** Opening DATA block **

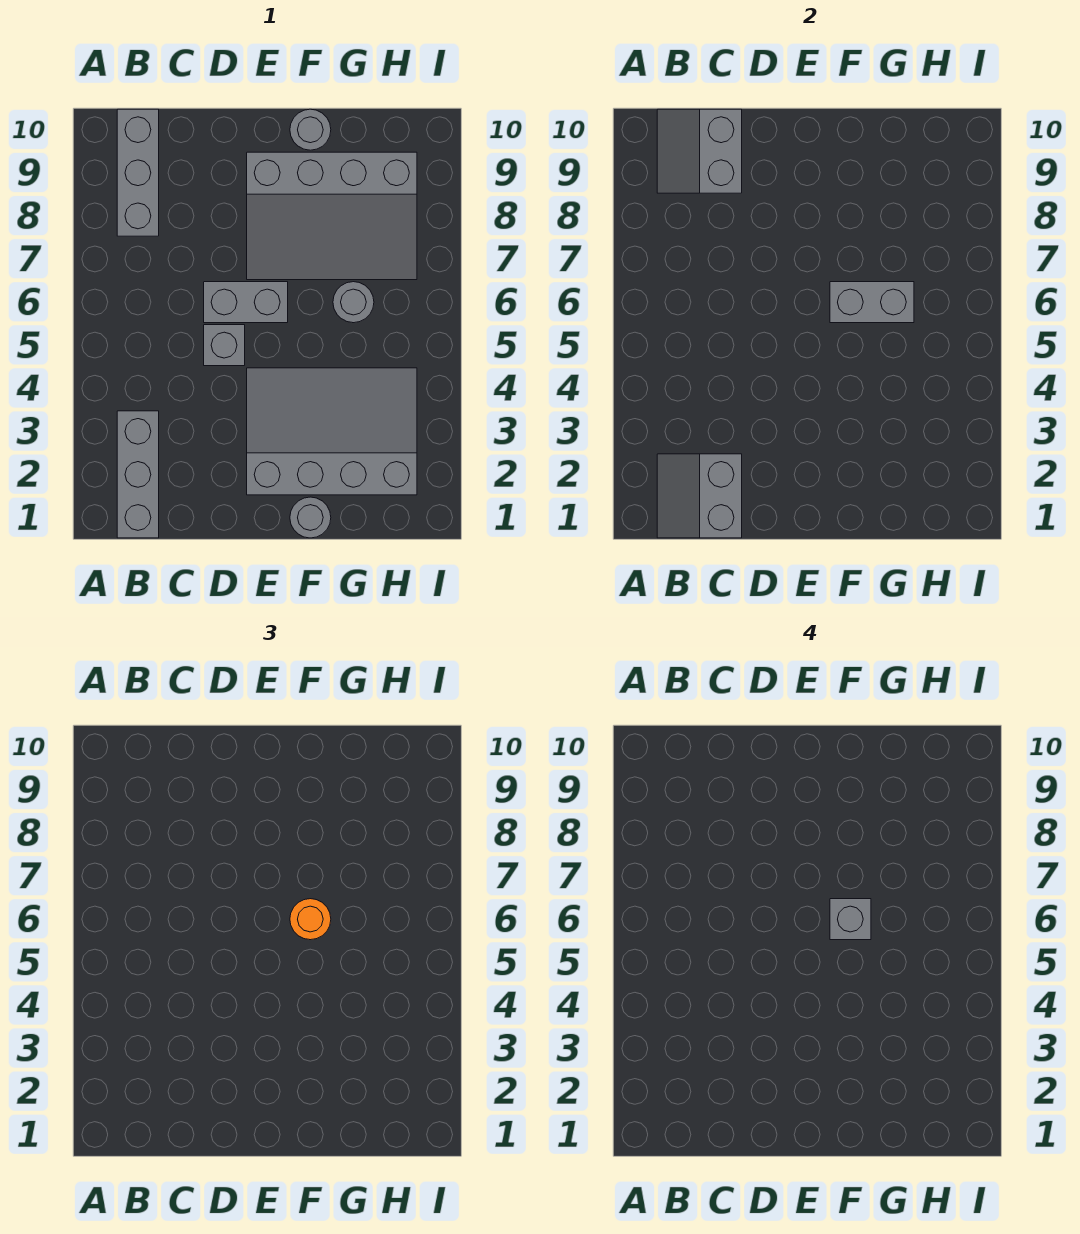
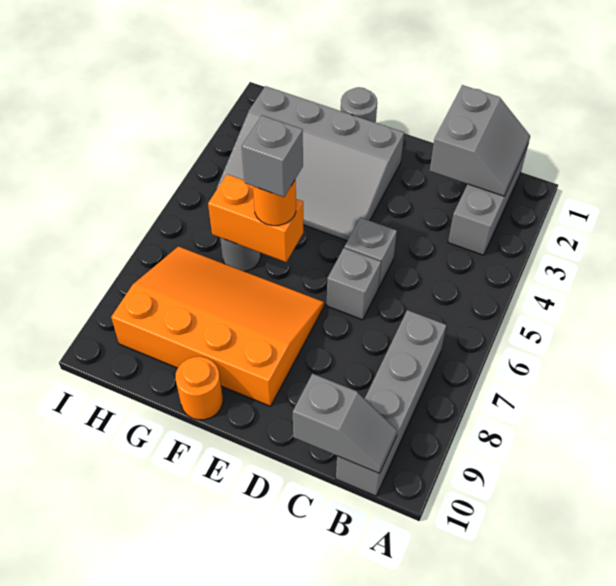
grey brick B8:B10 level 1 -> grey brick B7:B10 level 1
grey slope B9:C10 level 2 top C -> grey slope B10:C10 level 2 top C
grey brick D6:E6 level 1 -> grey brick D6 level 1
grey slope E7:H9 level 1 top 9 -> orange slope E7:H9 level 1 top 9
grey brick F6:G6 level 2 -> orange brick F6:G6 level 2
grey round brick F10 level 1 -> orange round brick F10 level 1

** Closing DATA block **

ABOUT THIS EXERCISE: In your copy, omit the pictures and restate every line of the data word for word.

THE ANSWER:
grey brick B8:B10 level 1 -> grey brick B7:B10 level 1
grey slope B9:C10 level 2 top C -> grey slope B10:C10 level 2 top C
grey brick D6:E6 level 1 -> grey brick D6 level 1
grey slope E7:H9 level 1 top 9 -> orange slope E7:H9 level 1 top 9
grey brick F6:G6 level 2 -> orange brick F6:G6 level 2
grey round brick F10 level 1 -> orange round brick F10 level 1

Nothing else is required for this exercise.